DATA SECTION -
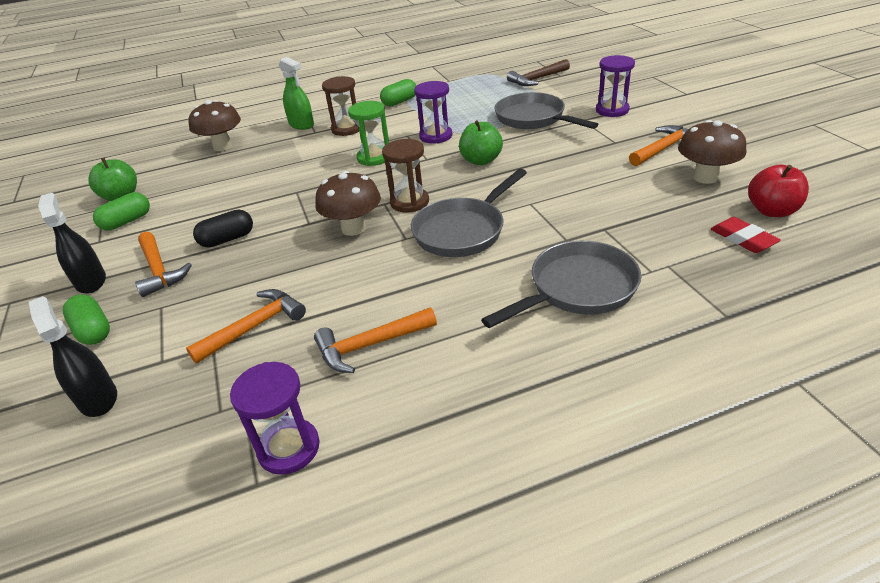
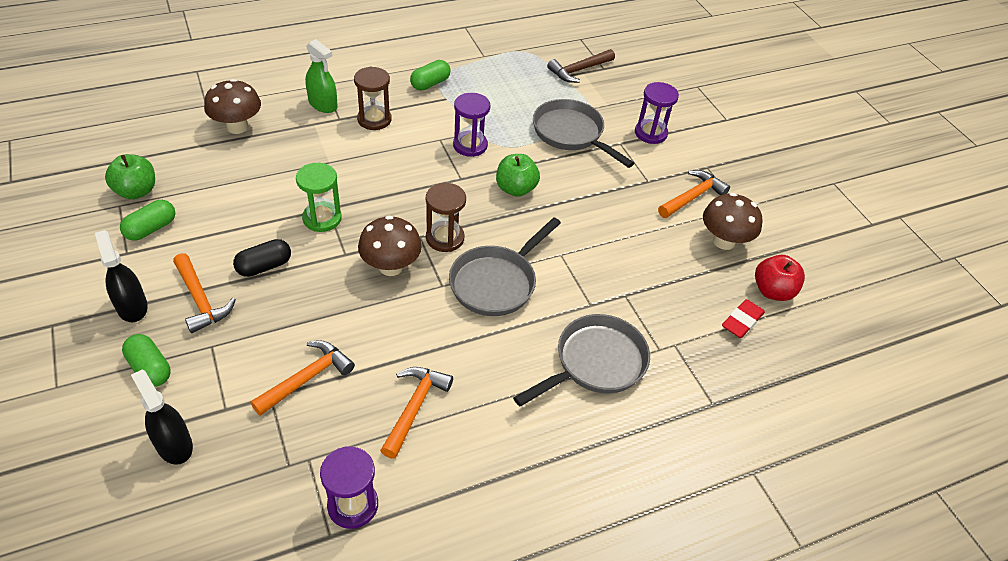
camera: 10 degrees left, 10 degrees up
(370, 345) = (415, 408): orange hammer -> orange hammer turned 135 degrees clockwise
(374, 158) = (406, 169): green hourglass -> green hourglass (322, 218)
(743, 239) = (742, 321): red eraser -> red eraser turned 75 degrees clockwise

WHAT THE EXERCISE ASKS - Nothing but a number, please: how many lines of the listing hold the word "turned"?

YOUR RESPONSE - 2